(Stored data entries)
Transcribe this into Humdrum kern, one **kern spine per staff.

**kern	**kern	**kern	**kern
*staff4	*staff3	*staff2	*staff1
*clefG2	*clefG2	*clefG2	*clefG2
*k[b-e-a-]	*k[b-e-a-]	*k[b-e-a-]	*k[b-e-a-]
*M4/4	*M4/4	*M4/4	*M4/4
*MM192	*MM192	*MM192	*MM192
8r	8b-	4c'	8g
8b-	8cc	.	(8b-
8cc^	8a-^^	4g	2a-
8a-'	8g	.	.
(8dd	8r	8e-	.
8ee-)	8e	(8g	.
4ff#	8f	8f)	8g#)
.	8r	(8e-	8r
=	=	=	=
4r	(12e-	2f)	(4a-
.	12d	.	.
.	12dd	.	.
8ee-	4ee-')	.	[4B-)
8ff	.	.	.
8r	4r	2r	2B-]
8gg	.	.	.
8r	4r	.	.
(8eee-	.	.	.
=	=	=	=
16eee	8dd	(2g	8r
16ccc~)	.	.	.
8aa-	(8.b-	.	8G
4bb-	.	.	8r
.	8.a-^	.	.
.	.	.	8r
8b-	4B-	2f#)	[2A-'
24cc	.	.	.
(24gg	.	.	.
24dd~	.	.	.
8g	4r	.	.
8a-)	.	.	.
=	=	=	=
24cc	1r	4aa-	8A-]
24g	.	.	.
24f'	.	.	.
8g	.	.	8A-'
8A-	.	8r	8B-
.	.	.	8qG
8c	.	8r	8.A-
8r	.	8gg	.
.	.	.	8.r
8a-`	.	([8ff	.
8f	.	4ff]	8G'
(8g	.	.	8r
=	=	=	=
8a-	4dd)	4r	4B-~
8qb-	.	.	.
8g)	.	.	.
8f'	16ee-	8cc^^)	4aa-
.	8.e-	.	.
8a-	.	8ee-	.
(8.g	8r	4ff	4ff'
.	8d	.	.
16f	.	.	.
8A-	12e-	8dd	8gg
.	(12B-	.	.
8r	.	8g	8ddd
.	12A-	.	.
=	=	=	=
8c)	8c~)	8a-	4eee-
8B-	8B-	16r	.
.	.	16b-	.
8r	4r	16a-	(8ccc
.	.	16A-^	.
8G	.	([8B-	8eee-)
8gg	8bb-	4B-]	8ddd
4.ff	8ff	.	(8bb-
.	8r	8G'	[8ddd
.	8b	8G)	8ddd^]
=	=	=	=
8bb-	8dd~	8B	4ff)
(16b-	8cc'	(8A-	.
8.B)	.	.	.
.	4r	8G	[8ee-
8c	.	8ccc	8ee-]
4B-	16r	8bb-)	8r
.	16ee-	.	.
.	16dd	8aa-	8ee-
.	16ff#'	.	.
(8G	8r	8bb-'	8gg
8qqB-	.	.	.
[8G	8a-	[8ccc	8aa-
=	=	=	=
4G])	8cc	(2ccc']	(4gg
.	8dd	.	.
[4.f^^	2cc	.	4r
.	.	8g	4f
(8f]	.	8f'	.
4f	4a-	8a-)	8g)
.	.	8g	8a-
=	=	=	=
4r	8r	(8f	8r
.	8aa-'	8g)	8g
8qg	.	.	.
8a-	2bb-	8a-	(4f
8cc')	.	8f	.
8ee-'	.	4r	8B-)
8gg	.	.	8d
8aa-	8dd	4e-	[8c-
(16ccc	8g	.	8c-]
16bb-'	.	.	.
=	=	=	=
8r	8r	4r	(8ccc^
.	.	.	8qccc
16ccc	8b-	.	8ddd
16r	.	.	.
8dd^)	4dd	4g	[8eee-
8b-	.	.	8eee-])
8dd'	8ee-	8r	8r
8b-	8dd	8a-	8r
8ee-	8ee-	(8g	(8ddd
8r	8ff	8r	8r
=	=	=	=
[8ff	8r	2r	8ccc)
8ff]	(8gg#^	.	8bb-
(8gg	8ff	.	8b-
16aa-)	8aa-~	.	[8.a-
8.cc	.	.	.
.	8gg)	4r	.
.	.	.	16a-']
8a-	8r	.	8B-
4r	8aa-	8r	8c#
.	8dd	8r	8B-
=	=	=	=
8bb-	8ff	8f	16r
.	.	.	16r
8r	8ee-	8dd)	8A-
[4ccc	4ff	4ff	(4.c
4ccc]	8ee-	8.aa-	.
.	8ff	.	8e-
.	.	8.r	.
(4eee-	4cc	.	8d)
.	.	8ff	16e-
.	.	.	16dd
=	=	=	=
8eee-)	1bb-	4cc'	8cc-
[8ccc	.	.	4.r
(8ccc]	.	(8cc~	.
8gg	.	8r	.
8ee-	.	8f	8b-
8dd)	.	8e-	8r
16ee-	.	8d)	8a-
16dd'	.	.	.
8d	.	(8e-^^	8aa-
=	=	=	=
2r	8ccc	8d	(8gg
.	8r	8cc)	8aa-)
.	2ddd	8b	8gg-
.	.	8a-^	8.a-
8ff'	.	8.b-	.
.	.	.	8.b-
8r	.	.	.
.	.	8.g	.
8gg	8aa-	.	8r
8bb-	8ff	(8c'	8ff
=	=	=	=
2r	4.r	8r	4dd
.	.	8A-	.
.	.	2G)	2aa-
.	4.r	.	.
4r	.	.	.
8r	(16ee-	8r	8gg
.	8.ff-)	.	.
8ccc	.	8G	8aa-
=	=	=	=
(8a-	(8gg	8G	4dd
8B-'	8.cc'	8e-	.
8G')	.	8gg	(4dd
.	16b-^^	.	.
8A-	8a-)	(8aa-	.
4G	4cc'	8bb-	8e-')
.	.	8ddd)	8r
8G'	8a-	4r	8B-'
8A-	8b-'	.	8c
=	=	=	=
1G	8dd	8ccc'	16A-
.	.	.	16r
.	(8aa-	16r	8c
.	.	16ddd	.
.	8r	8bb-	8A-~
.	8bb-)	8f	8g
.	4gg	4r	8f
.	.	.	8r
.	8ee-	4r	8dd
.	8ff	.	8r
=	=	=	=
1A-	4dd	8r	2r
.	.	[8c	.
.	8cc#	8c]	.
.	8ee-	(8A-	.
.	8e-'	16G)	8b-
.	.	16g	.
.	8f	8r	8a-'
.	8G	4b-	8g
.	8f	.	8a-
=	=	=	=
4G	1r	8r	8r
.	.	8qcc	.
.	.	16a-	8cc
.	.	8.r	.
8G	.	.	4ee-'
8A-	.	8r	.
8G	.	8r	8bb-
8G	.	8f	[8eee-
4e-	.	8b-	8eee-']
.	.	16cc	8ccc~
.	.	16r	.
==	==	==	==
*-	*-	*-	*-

» Work required: How many lines of the items above contain the string "kern", with case taken into account? Reply with the number alone.

» Response to this task: 2